- GOAL OF THE EXERCISE
Using the entries below, output exactly the line containing "green pear: 4 -> 5" and all lines that follow it to the end.

______________________________

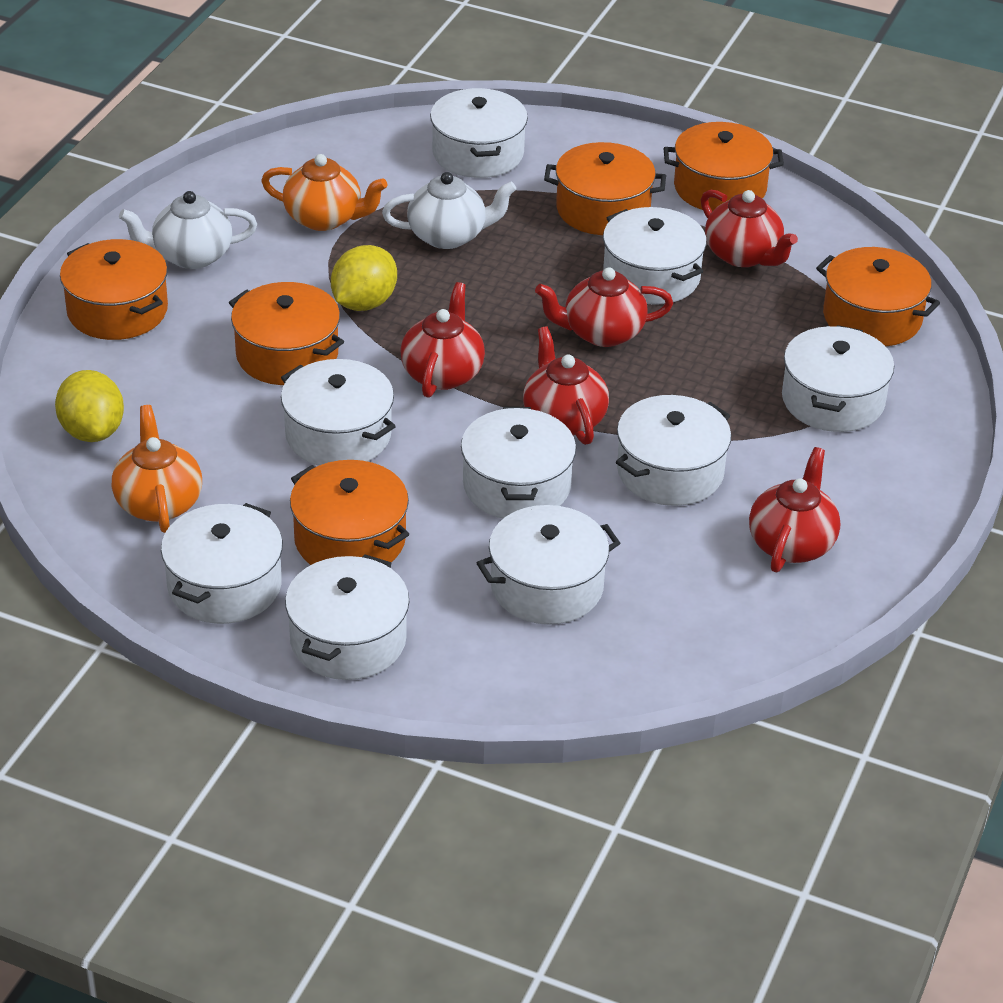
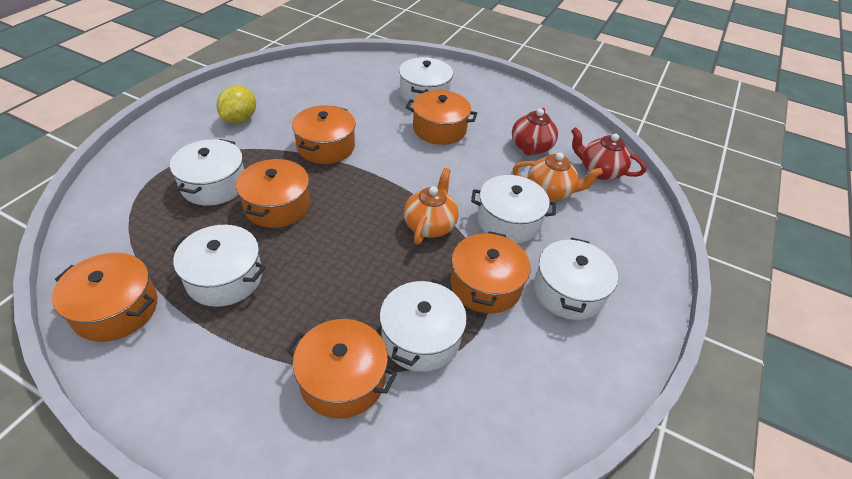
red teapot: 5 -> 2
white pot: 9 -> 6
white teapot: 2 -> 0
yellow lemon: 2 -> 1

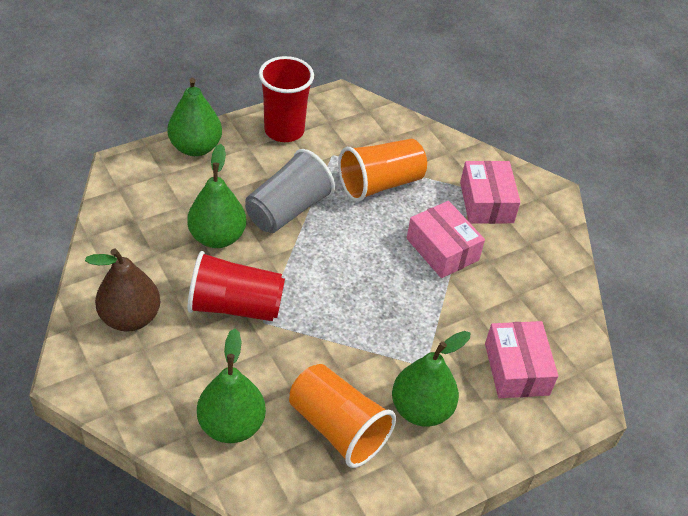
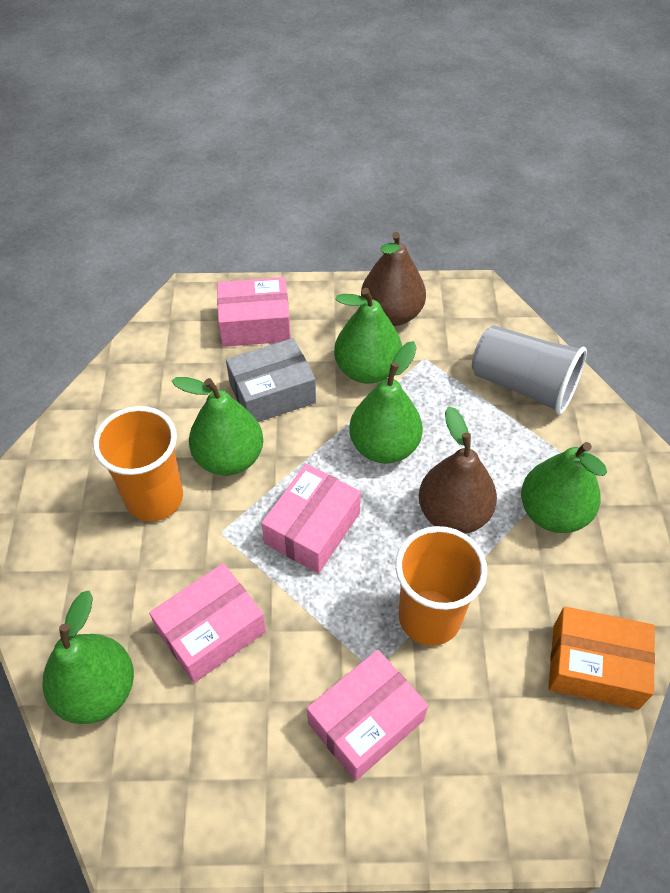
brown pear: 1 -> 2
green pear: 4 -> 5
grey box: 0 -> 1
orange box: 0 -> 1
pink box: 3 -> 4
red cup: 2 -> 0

______________________________

- SOLVED PROBLEM
green pear: 4 -> 5
grey box: 0 -> 1
orange box: 0 -> 1
pink box: 3 -> 4
red cup: 2 -> 0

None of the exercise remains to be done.